= Exercise objective =
Rewrite the lines below, replacing every instance of "light purple shirt" with "lavender blouse" and leaving the rest unchanged.

= Entries provided =
- - - -
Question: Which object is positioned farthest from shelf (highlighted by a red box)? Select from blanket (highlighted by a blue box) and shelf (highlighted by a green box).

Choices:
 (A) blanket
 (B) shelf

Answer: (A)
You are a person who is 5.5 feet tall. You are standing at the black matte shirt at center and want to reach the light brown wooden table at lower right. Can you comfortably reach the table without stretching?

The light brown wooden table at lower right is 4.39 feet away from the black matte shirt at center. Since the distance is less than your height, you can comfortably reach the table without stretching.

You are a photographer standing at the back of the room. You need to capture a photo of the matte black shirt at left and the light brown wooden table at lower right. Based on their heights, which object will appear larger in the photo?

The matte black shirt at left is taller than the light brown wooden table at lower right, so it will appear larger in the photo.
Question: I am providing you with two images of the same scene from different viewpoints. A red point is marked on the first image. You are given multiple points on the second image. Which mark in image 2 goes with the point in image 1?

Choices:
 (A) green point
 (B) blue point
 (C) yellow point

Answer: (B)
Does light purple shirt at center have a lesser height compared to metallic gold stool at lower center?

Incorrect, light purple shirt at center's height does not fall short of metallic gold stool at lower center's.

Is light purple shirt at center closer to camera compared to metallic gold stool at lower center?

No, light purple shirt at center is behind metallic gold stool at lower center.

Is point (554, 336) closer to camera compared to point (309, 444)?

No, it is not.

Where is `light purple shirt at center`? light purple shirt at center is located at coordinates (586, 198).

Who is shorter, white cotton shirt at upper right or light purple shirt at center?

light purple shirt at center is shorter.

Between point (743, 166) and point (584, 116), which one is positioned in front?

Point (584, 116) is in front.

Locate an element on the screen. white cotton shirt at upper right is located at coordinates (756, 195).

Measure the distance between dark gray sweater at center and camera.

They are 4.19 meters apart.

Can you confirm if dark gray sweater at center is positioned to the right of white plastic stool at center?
- - - -
= Finished answer =
Question: Which object is positioned farthest from shelf (highlighted by a red box)? Select from blanket (highlighted by a blue box) and shelf (highlighted by a green box).

Choices:
 (A) blanket
 (B) shelf

Answer: (A)
You are a person who is 5.5 feet tall. You are standing at the black matte shirt at center and want to reach the light brown wooden table at lower right. Can you comfortably reach the table without stretching?

The light brown wooden table at lower right is 4.39 feet away from the black matte shirt at center. Since the distance is less than your height, you can comfortably reach the table without stretching.

You are a photographer standing at the back of the room. You need to capture a photo of the matte black shirt at left and the light brown wooden table at lower right. Based on their heights, which object will appear larger in the photo?

The matte black shirt at left is taller than the light brown wooden table at lower right, so it will appear larger in the photo.
Question: I am providing you with two images of the same scene from different viewpoints. A red point is marked on the first image. You are given multiple points on the second image. Which mark in image 2 goes with the point in image 1?

Choices:
 (A) green point
 (B) blue point
 (C) yellow point

Answer: (B)
Does lavender blouse at center have a lesser height compared to metallic gold stool at lower center?

Incorrect, lavender blouse at center's height does not fall short of metallic gold stool at lower center's.

Is lavender blouse at center closer to camera compared to metallic gold stool at lower center?

No, lavender blouse at center is behind metallic gold stool at lower center.

Is point (554, 336) closer to camera compared to point (309, 444)?

No, it is not.

Where is `lavender blouse at center`? lavender blouse at center is located at coordinates (586, 198).

Who is shorter, white cotton shirt at upper right or lavender blouse at center?

lavender blouse at center is shorter.

Between point (743, 166) and point (584, 116), which one is positioned in front?

Point (584, 116) is in front.

Locate an element on the screen. white cotton shirt at upper right is located at coordinates (756, 195).

Measure the distance between dark gray sweater at center and camera.

They are 4.19 meters apart.

Can you confirm if dark gray sweater at center is positioned to the right of white plastic stool at center?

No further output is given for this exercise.